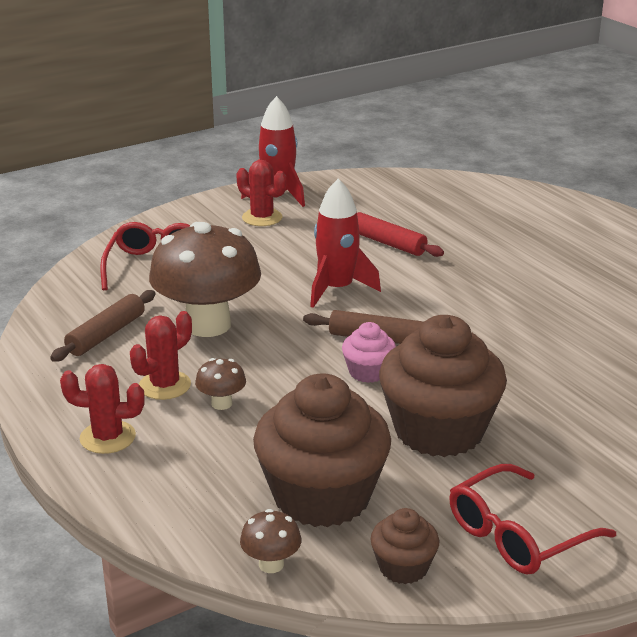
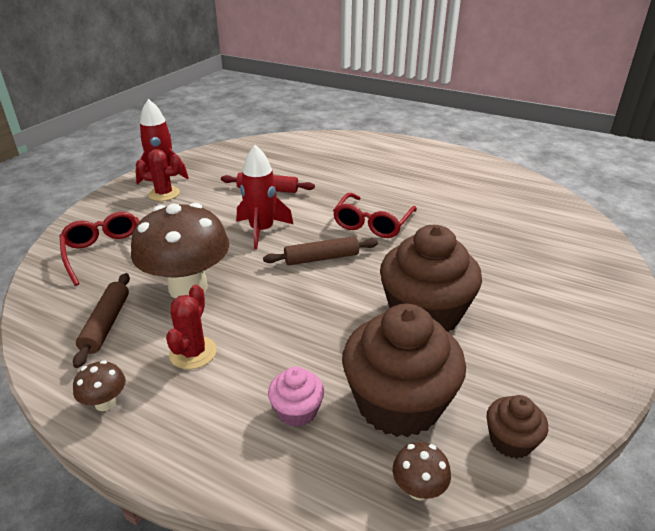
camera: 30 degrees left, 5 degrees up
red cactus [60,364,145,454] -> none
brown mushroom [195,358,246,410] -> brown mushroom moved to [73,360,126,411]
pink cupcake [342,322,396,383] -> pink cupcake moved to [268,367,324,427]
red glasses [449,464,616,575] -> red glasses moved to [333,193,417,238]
※ ※ ※
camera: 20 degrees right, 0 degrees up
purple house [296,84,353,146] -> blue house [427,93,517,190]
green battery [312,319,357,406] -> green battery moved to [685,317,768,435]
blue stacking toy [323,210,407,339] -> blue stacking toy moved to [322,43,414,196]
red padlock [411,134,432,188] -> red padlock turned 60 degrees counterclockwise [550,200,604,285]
※ ※ ※
(BRIEF): What are the lines above, starting at the one with "pink cupcake [342,322,396,383]" and ending at the one with "red glasses [449,464,616,575]"? Give them again exactly, and only them.

(EXERCISE OUTPUT):
pink cupcake [342,322,396,383] -> pink cupcake moved to [268,367,324,427]
red glasses [449,464,616,575] -> red glasses moved to [333,193,417,238]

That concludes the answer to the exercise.